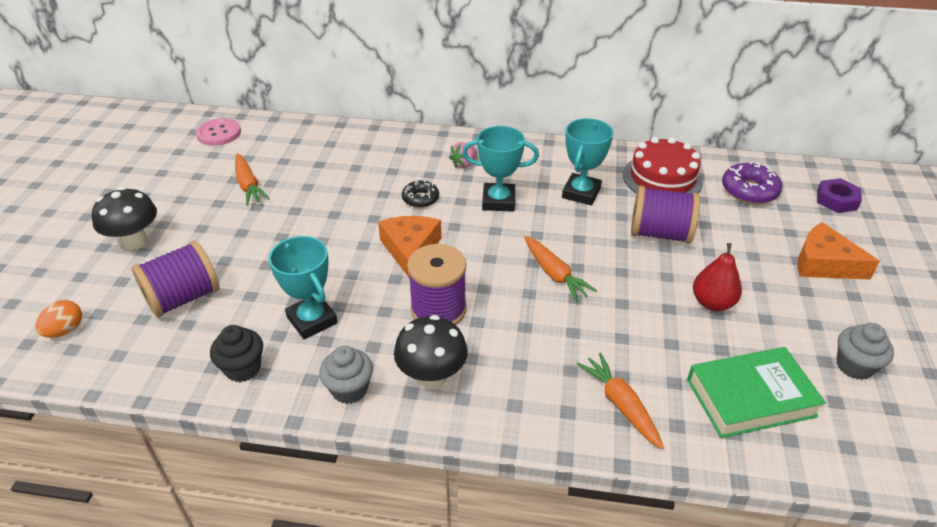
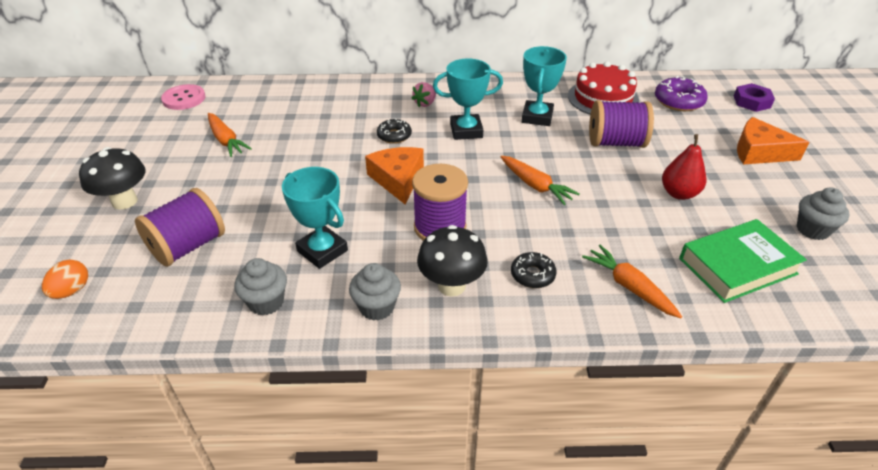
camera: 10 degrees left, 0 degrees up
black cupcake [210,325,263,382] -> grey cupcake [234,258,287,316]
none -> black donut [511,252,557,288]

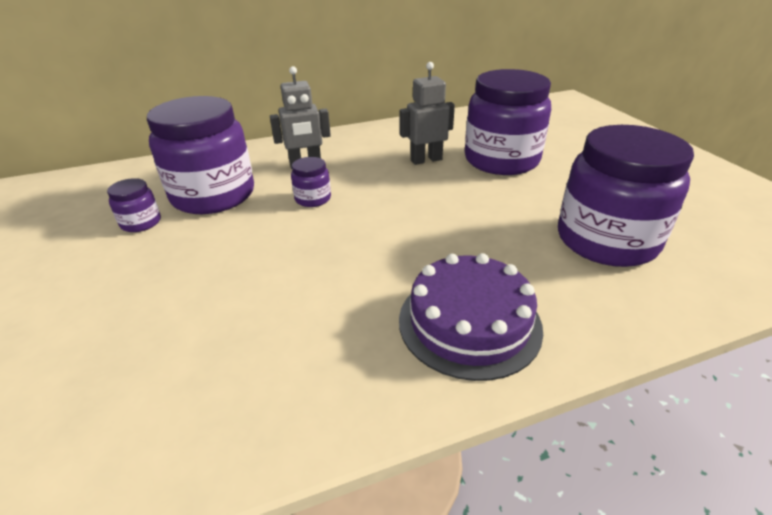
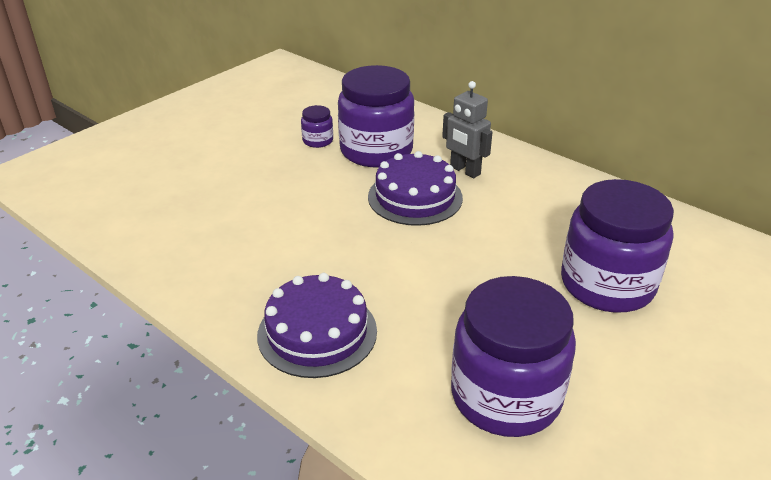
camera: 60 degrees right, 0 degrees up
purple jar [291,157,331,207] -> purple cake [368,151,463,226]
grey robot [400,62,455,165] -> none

---------------

Please set down every record above exactly as it appears, leaving out the pictures.

camera: 10 degrees left, 0 degrees up
black cupcake [210,325,263,382] -> grey cupcake [234,258,287,316]
none -> black donut [511,252,557,288]

camera: 60 degrees right, 0 degrees up
purple jar [291,157,331,207] -> purple cake [368,151,463,226]
grey robot [400,62,455,165] -> none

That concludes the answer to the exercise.